─── Given data ───

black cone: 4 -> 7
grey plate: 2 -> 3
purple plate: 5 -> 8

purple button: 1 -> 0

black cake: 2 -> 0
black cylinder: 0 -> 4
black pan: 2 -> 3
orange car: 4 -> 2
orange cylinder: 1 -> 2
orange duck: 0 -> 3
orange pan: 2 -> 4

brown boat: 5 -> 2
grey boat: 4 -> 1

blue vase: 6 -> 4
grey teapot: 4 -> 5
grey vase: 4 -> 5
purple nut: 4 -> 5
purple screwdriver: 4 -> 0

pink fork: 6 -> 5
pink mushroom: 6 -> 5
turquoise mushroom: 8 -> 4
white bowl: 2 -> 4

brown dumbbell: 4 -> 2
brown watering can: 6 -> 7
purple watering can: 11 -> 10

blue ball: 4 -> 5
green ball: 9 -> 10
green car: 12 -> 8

───

Without changing anything, quote the lines from the top of the data to the line that contains "purple nut: 4 -> 5", including that line.

black cone: 4 -> 7
grey plate: 2 -> 3
purple plate: 5 -> 8

purple button: 1 -> 0

black cake: 2 -> 0
black cylinder: 0 -> 4
black pan: 2 -> 3
orange car: 4 -> 2
orange cylinder: 1 -> 2
orange duck: 0 -> 3
orange pan: 2 -> 4

brown boat: 5 -> 2
grey boat: 4 -> 1

blue vase: 6 -> 4
grey teapot: 4 -> 5
grey vase: 4 -> 5
purple nut: 4 -> 5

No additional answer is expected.